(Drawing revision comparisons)
+++

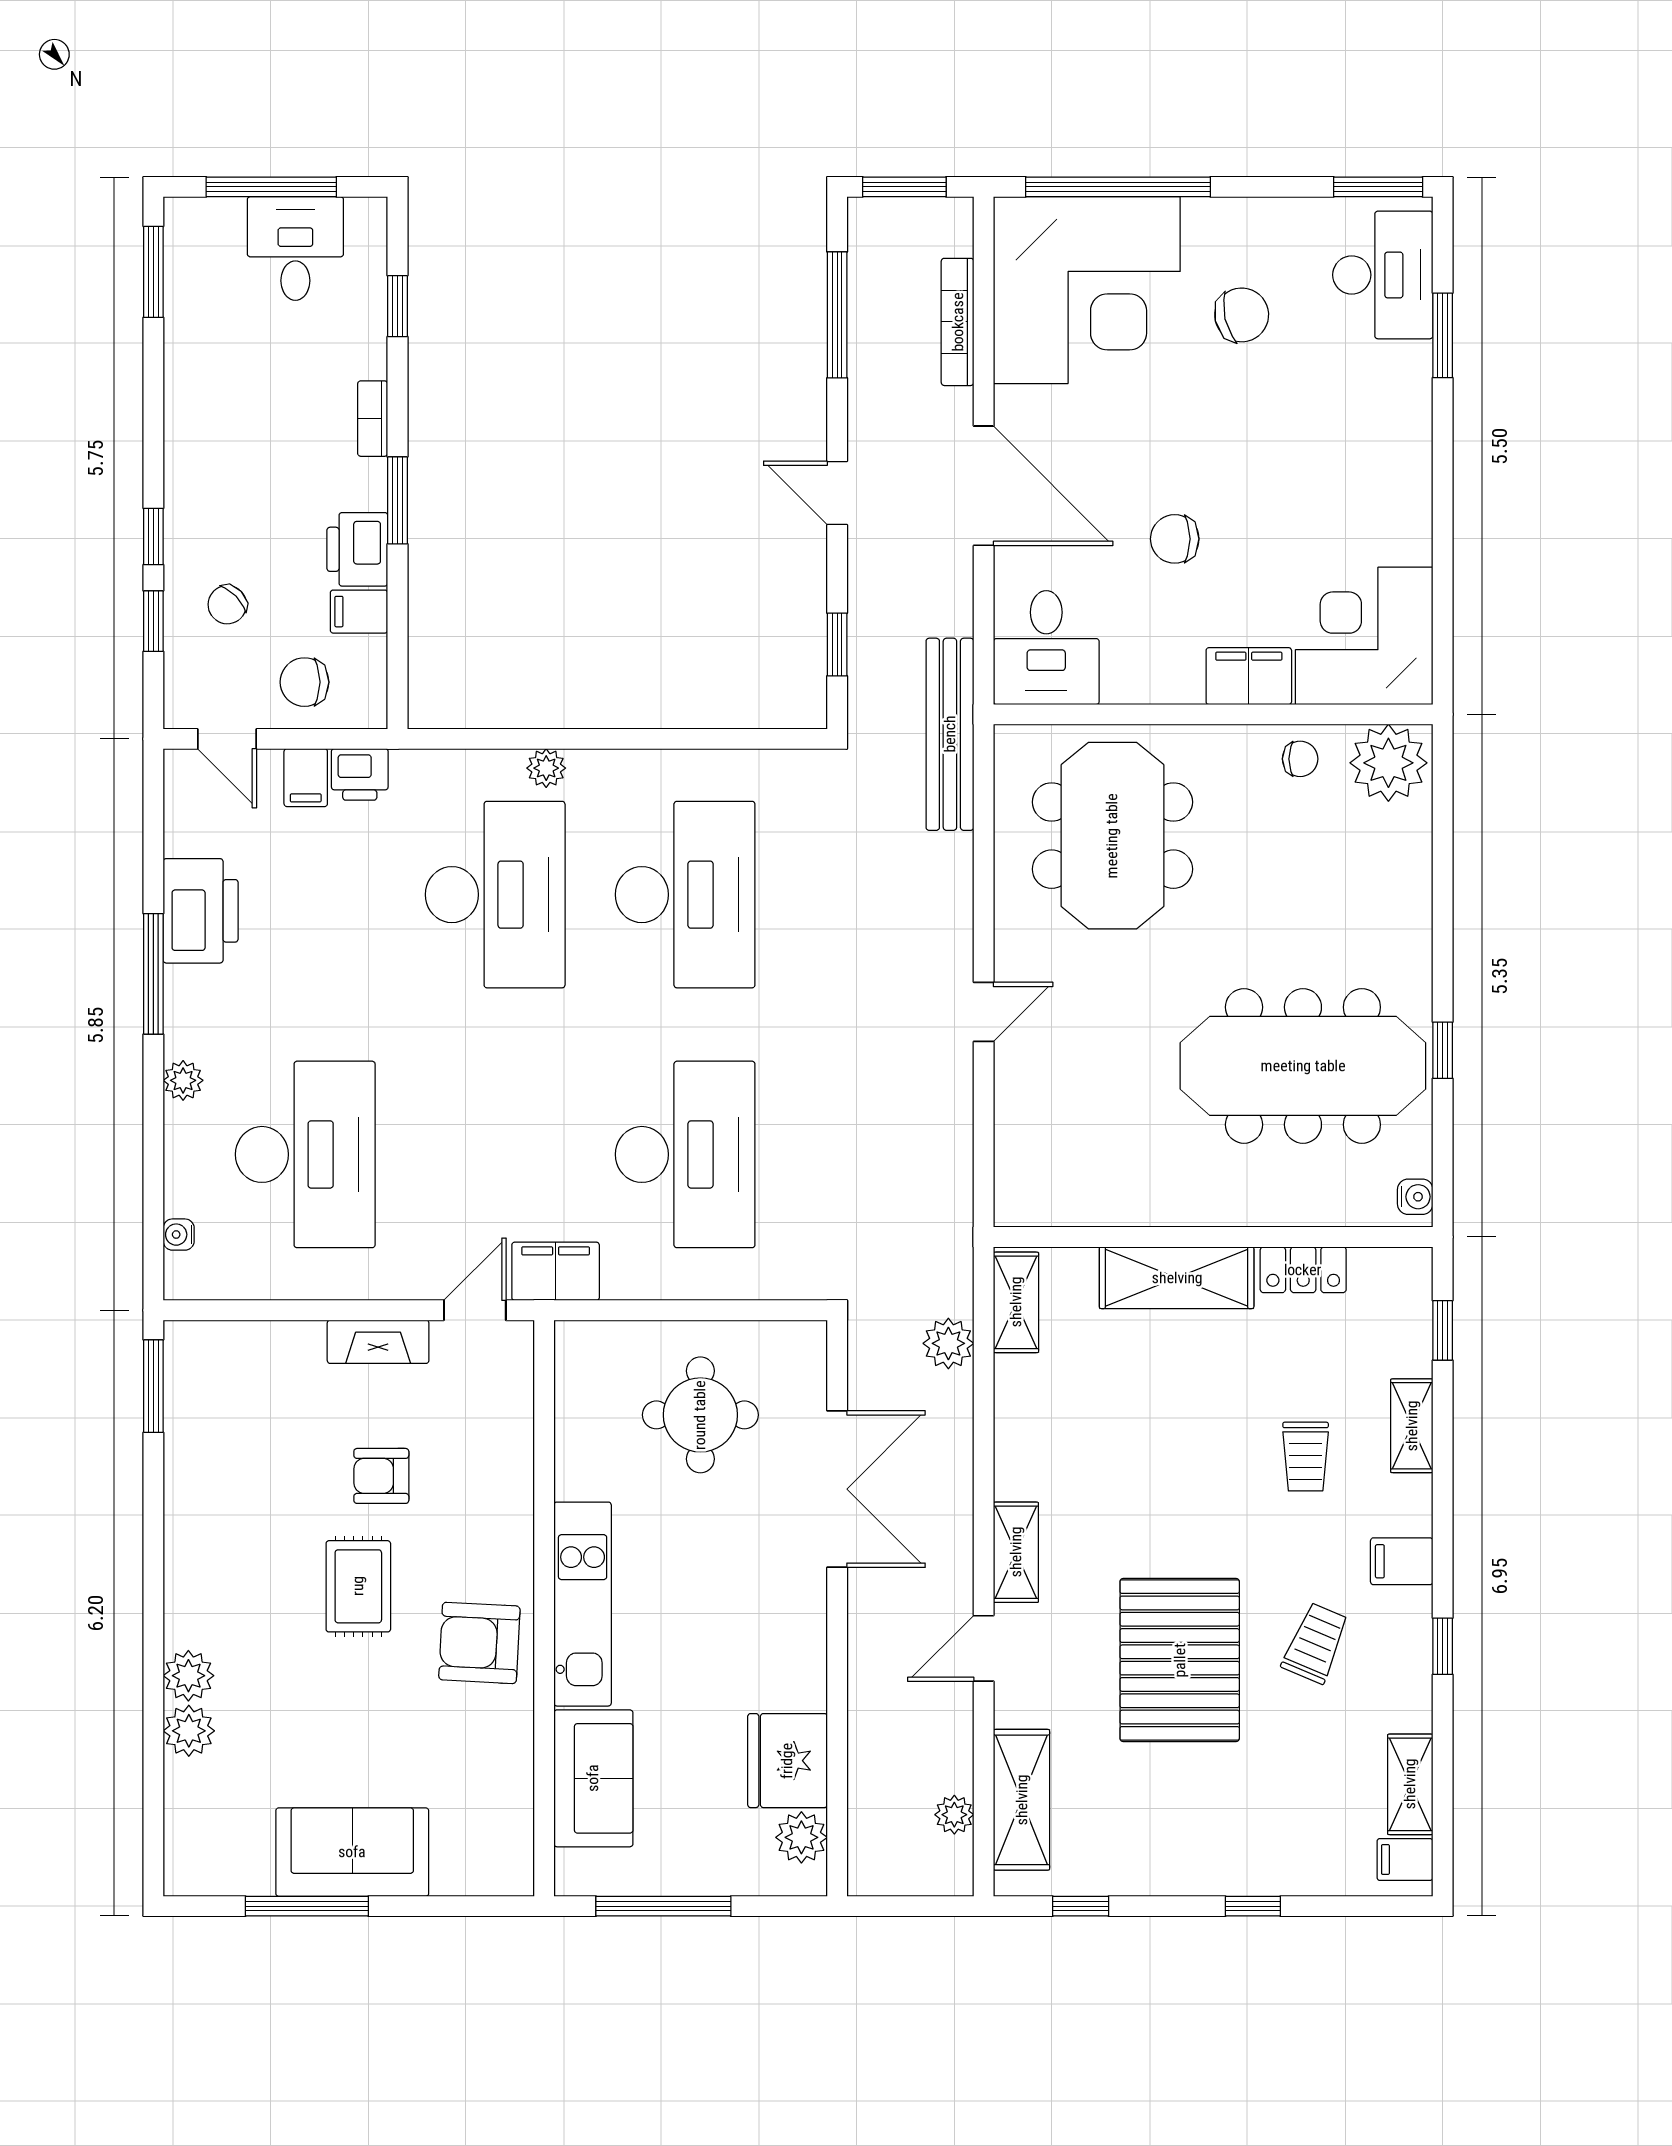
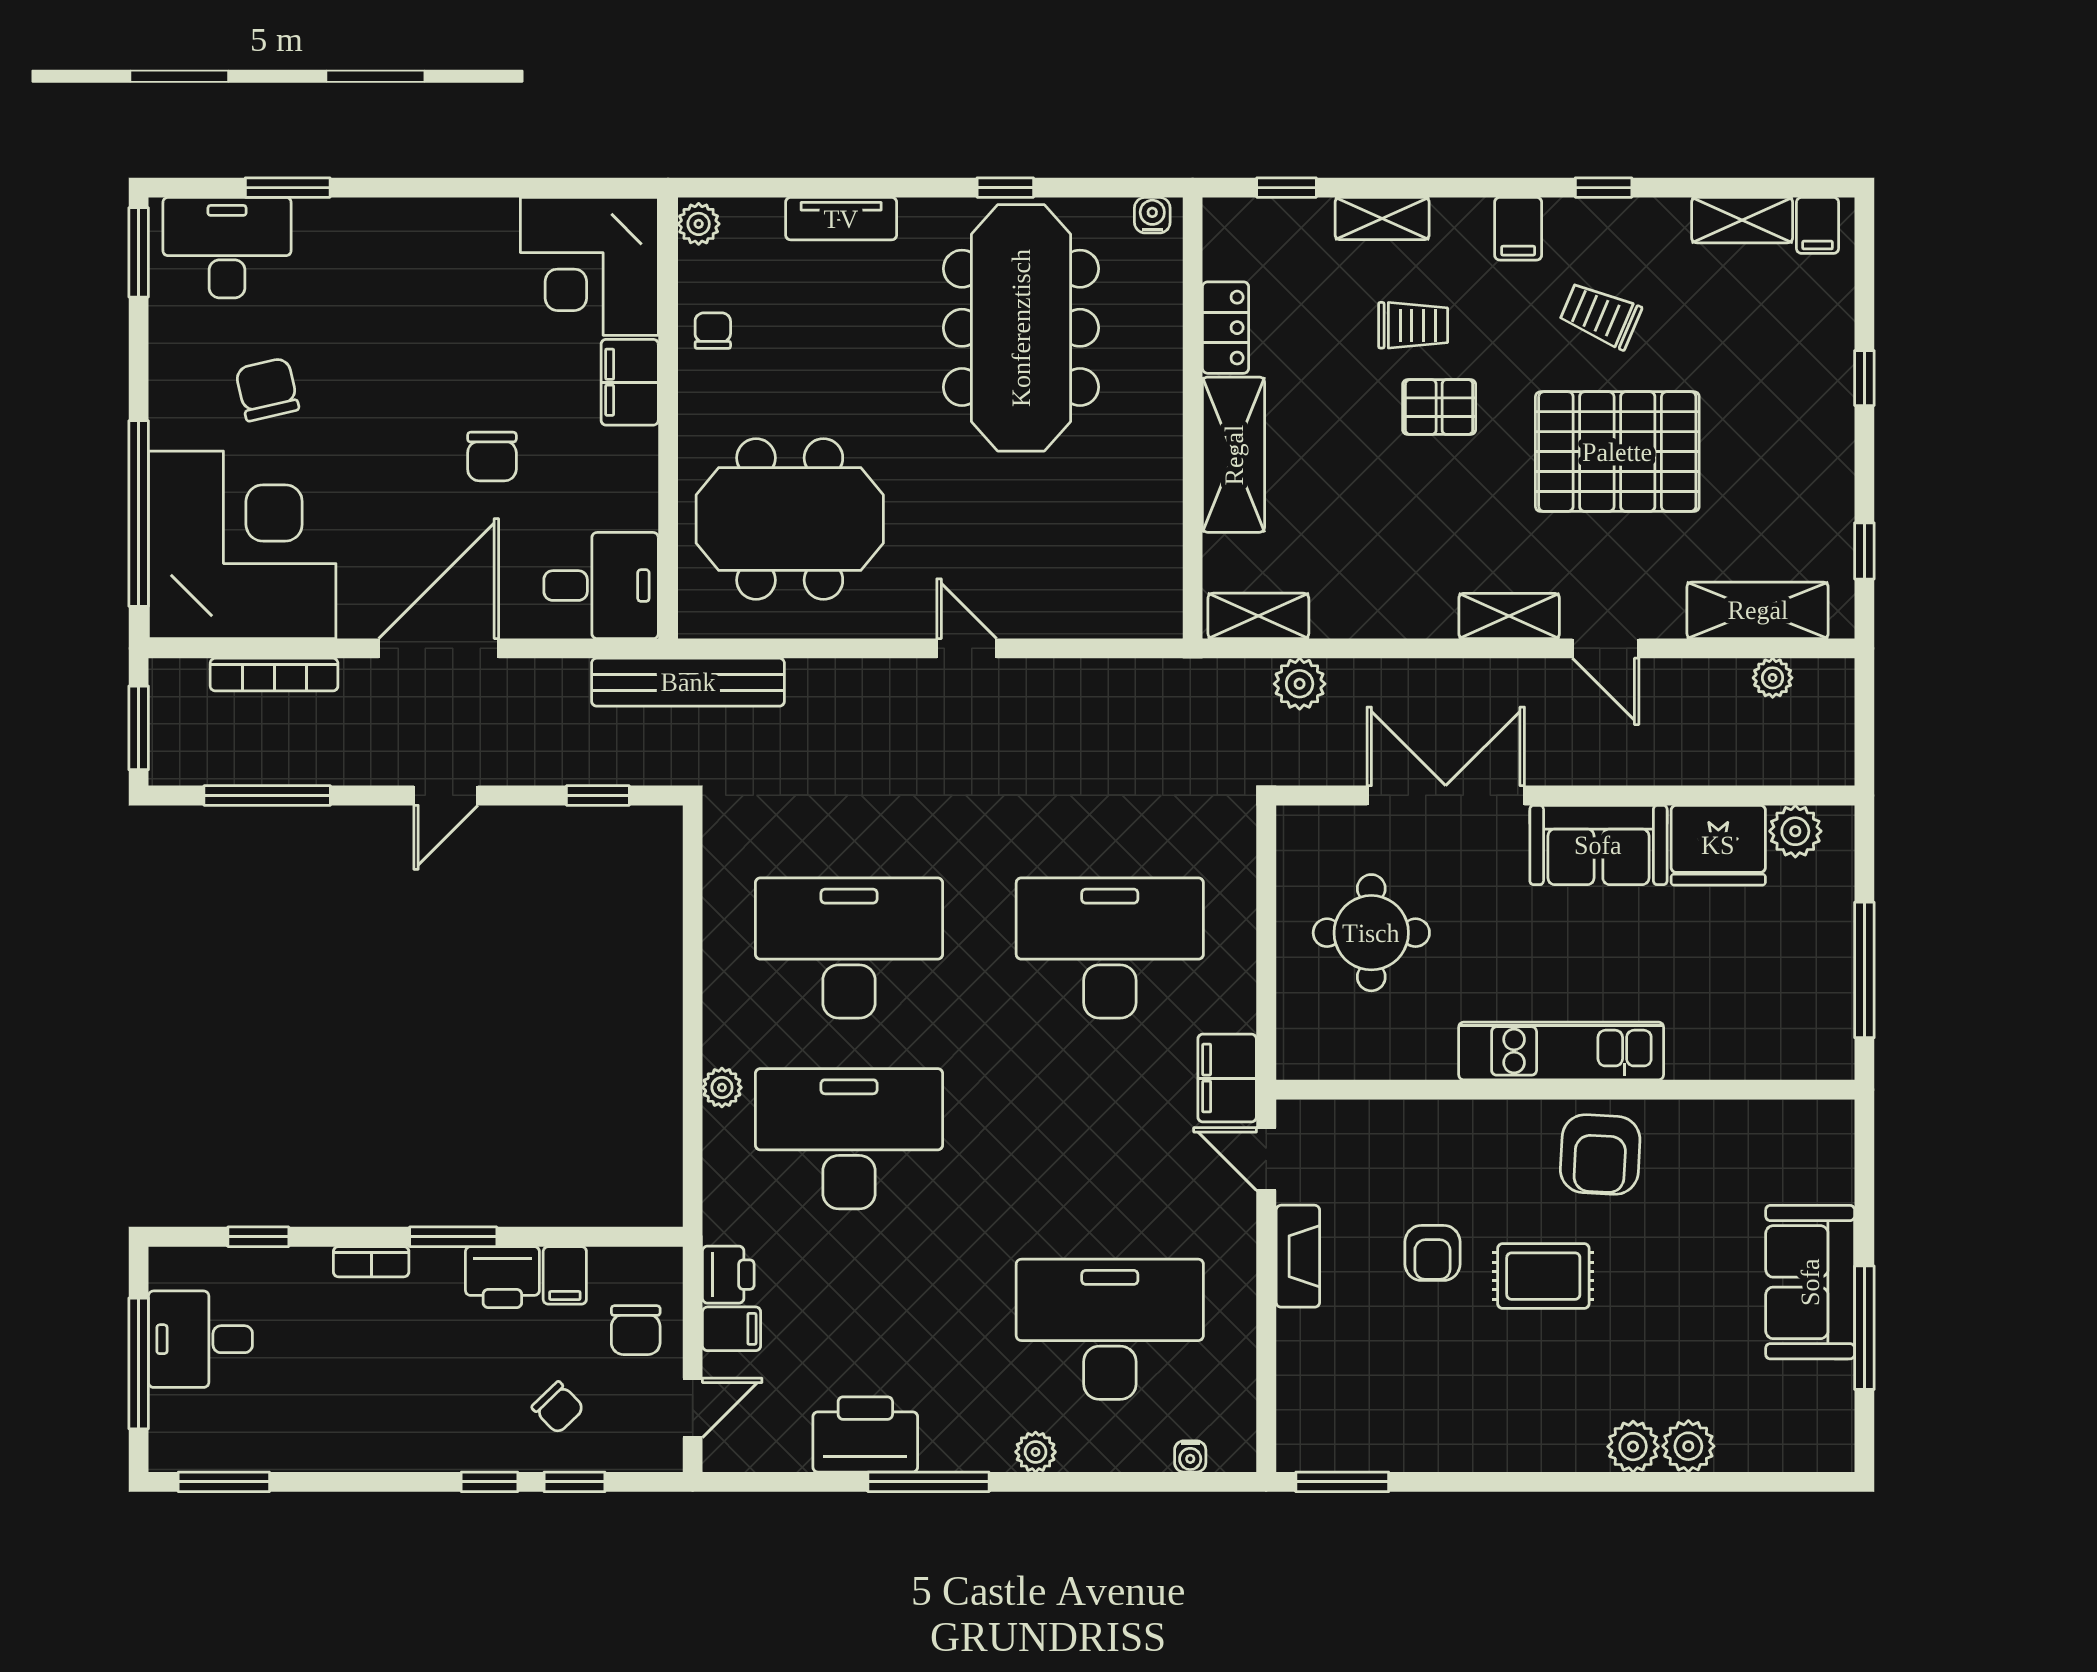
plant: (1388, 763) -> (699, 224), width x0.53, depth x0.53
tv unit: (1412, 887) -> (841, 219), added
pallet: (1224, 1482) -> (1439, 407), added
sofa: (593, 1778) -> (1598, 845), moved, turned 180

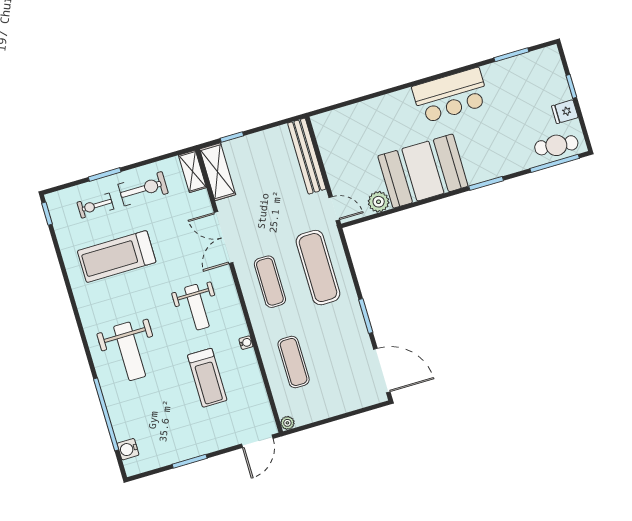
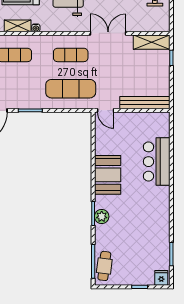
bar counter: (451, 95) -> (157, 162), moved
fridge: (565, 112) -> (161, 278), moved
shelving: (192, 171) -> (18, 26), moved
booth: (423, 171) -> (108, 175), width x0.73, depth x0.70
plant: (379, 202) -> (102, 216), moved
door: (334, 209) -> (106, 110), hinge flipped

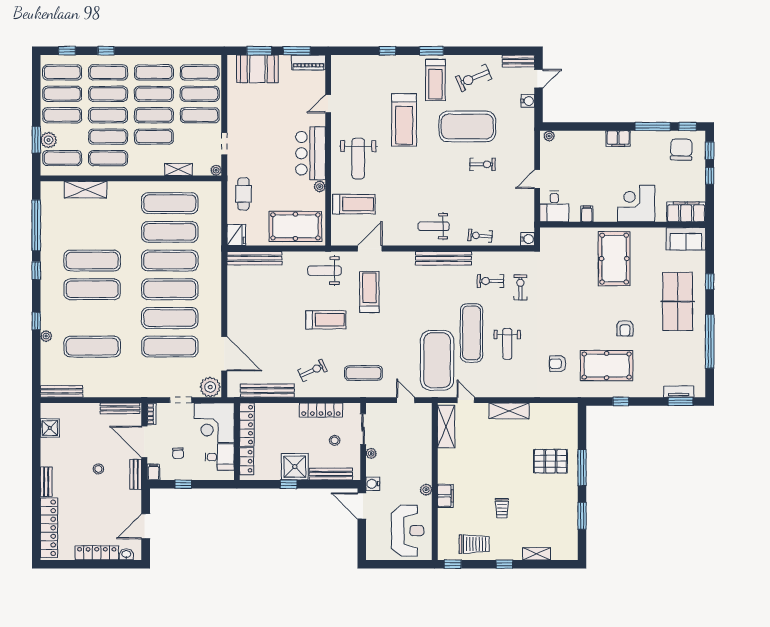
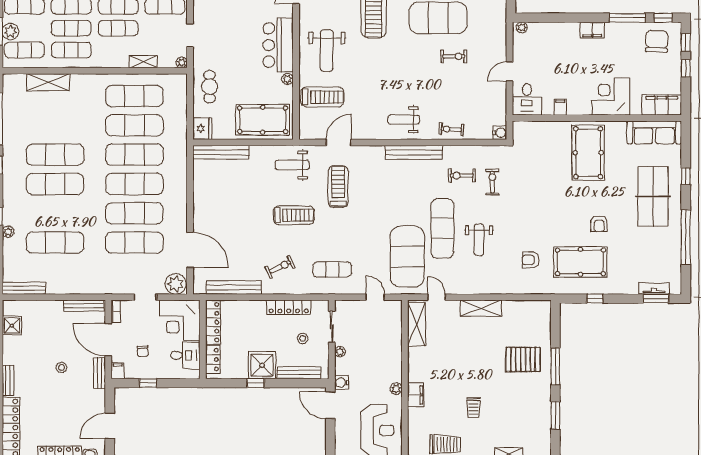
sofa: (686, 239) -> (654, 132), width x1.36

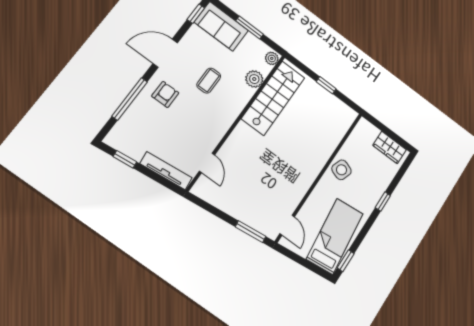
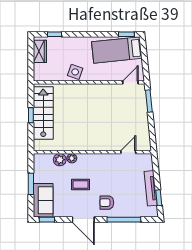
plant: (272, 58) -> (72, 158), moved
stairs: (273, 98) -> (43, 113), moved, turned 90
tv unit: (166, 171) -> (151, 188), moved
window: (383, 202) -> (55, 34), moved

+++

Copy each entry above exactly; drop the pictures.

* **Expected answer**:
plant: (1388, 763) -> (699, 224), width x0.53, depth x0.53
tv unit: (1412, 887) -> (841, 219), added
pallet: (1224, 1482) -> (1439, 407), added
sofa: (593, 1778) -> (1598, 845), moved, turned 180

bar counter: (451, 95) -> (157, 162), moved
fridge: (565, 112) -> (161, 278), moved
shelving: (192, 171) -> (18, 26), moved
booth: (423, 171) -> (108, 175), width x0.73, depth x0.70
plant: (379, 202) -> (102, 216), moved
door: (334, 209) -> (106, 110), hinge flipped

sofa: (686, 239) -> (654, 132), width x1.36

plant: (272, 58) -> (72, 158), moved
stairs: (273, 98) -> (43, 113), moved, turned 90
tv unit: (166, 171) -> (151, 188), moved
window: (383, 202) -> (55, 34), moved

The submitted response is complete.